> GIVEN PROBLEM
Find each line in the rows below that contains the string "treble" and copy those lines out.

> GIVEN RECORDS
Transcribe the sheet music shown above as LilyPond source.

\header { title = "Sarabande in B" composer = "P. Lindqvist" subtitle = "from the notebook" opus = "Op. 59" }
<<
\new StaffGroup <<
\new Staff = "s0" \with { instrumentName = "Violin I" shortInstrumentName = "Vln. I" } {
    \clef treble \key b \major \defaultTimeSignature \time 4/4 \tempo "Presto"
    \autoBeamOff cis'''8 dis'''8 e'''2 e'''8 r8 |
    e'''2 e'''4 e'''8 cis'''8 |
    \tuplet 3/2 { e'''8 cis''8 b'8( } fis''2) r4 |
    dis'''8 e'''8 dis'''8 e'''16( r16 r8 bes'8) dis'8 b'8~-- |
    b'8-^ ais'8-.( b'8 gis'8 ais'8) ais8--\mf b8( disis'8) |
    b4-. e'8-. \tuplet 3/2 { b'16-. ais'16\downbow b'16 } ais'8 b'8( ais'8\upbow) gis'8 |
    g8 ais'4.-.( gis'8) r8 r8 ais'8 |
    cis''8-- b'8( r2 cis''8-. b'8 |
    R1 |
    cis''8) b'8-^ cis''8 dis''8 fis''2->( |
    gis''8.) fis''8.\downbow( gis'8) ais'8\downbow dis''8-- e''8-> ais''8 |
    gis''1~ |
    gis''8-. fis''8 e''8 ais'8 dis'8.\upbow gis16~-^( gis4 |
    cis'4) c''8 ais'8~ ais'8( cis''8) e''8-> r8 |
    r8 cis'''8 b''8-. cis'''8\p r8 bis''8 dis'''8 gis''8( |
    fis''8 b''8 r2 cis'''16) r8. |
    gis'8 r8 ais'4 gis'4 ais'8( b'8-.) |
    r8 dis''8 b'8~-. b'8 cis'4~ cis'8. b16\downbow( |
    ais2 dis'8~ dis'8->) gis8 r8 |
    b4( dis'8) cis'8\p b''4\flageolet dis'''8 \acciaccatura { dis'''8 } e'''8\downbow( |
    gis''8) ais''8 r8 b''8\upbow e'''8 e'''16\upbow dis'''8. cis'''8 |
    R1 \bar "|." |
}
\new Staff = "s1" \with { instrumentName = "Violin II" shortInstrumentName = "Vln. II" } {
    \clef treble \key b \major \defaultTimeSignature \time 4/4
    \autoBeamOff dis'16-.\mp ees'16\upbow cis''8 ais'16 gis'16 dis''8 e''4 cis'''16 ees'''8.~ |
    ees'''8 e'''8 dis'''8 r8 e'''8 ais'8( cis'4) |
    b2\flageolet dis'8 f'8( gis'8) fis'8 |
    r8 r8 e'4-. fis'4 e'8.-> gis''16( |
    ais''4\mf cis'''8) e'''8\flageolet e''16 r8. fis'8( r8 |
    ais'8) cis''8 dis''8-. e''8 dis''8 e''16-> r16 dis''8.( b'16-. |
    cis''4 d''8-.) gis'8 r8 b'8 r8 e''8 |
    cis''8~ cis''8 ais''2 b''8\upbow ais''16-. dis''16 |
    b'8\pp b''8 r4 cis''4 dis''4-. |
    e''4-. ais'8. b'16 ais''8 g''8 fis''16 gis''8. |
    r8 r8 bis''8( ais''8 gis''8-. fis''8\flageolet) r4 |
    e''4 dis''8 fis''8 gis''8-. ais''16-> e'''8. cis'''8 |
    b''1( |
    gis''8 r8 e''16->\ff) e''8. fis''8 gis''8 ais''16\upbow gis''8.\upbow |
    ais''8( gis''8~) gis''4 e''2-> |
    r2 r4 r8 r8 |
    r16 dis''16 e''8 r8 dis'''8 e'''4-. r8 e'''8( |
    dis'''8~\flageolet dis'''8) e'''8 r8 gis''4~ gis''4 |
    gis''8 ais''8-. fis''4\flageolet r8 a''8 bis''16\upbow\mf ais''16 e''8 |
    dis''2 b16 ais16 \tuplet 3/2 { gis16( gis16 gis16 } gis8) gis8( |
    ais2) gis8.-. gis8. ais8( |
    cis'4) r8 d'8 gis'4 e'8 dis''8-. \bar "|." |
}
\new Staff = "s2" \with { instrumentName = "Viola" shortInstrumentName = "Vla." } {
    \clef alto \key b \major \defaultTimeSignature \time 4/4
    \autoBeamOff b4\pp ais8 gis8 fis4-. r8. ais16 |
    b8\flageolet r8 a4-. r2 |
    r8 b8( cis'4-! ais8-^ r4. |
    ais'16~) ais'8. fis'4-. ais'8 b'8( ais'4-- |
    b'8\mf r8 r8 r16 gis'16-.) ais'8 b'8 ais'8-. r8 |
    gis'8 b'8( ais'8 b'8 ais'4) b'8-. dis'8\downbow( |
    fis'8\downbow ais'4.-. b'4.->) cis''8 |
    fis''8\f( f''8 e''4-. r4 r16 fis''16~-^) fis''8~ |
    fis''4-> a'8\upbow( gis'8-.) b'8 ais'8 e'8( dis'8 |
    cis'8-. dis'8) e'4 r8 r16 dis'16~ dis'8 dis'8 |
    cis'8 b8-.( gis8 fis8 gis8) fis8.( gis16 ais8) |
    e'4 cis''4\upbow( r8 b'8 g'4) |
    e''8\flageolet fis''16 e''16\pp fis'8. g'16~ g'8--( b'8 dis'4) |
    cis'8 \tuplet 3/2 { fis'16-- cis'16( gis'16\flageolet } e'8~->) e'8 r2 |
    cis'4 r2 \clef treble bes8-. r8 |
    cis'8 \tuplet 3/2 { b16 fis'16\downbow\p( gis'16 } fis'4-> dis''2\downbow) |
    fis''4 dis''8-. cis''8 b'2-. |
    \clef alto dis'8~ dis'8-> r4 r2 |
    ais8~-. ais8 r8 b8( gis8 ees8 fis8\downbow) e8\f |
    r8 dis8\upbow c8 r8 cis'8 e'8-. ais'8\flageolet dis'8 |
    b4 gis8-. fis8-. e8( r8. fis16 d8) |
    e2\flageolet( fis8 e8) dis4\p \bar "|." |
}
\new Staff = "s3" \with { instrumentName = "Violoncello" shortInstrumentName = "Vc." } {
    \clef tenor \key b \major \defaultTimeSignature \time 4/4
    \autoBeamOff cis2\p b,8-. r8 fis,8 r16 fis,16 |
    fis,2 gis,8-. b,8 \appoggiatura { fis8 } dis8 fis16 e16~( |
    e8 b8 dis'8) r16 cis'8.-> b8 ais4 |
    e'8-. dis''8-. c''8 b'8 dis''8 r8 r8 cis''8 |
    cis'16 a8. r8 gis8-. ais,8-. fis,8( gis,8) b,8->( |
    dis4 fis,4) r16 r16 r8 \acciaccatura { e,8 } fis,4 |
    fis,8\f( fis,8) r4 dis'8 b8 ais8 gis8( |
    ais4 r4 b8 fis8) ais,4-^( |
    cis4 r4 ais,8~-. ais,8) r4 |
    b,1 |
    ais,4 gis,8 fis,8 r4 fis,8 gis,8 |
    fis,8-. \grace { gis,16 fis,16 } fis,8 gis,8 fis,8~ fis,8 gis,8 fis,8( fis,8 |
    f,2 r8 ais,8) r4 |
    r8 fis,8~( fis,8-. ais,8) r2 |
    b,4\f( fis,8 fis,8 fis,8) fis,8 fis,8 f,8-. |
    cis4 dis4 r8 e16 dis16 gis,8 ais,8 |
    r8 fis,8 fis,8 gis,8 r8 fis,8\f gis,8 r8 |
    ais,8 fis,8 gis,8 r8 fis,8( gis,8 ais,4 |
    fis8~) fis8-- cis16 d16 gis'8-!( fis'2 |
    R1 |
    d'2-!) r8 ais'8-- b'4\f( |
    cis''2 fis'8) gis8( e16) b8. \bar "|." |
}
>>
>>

> THE RESPONSE
    \clef treble \key b \major \defaultTimeSignature \time 4/4 \tempo "Presto"
    \clef treble \key b \major \defaultTimeSignature \time 4/4
    cis'4 r2 \clef treble bes8-. r8 |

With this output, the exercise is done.